* START *

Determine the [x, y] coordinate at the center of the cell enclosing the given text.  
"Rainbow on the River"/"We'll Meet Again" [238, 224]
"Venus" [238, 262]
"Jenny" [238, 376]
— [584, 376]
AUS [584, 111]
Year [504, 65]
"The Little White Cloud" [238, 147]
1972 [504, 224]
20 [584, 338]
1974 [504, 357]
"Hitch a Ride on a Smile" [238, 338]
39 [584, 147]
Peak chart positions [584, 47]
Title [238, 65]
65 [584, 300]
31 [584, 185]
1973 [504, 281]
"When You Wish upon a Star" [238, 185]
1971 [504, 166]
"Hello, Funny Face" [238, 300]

* END *
* START *

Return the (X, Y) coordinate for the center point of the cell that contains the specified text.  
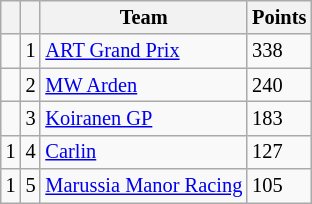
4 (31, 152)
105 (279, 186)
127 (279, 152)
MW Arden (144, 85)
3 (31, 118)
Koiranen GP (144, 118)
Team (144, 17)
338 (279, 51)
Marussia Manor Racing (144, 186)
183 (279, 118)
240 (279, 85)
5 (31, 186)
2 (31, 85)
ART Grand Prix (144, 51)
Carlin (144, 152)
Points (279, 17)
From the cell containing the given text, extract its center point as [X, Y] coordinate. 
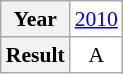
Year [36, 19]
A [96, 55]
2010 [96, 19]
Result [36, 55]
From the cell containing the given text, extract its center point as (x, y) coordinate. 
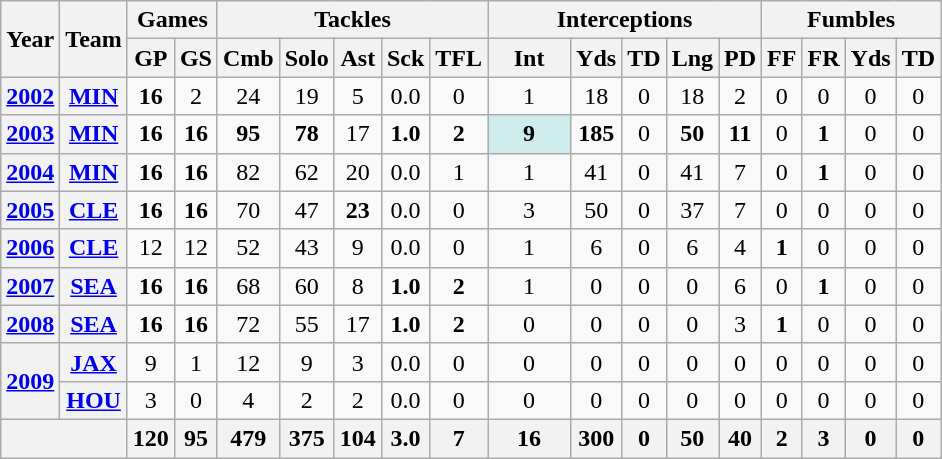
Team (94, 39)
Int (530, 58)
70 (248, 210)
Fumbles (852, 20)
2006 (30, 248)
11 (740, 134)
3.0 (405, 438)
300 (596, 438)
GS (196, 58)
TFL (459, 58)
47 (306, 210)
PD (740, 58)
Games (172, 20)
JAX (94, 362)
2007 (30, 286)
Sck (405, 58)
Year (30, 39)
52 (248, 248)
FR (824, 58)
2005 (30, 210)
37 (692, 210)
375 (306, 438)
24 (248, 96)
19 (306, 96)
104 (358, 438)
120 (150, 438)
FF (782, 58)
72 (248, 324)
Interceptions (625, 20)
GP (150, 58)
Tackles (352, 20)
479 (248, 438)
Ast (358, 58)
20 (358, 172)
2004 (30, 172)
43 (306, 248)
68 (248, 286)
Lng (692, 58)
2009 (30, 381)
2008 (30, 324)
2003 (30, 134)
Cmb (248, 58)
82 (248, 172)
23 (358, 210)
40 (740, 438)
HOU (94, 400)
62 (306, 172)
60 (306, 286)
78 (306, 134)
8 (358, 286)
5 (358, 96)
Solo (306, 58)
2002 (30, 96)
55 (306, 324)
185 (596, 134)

* END *

Instruction:
Please duplicate the material from the line containing "Determine the [x, y]" through the line containing "31 [584, 185]", with both of those lines included.

Result below:
Determine the [x, y] coordinate at the center of the cell enclosing the given text.  
"Rainbow on the River"/"We'll Meet Again" [238, 224]
"Venus" [238, 262]
"Jenny" [238, 376]
— [584, 376]
AUS [584, 111]
Year [504, 65]
"The Little White Cloud" [238, 147]
1972 [504, 224]
20 [584, 338]
1974 [504, 357]
"Hitch a Ride on a Smile" [238, 338]
39 [584, 147]
Peak chart positions [584, 47]
Title [238, 65]
65 [584, 300]
31 [584, 185]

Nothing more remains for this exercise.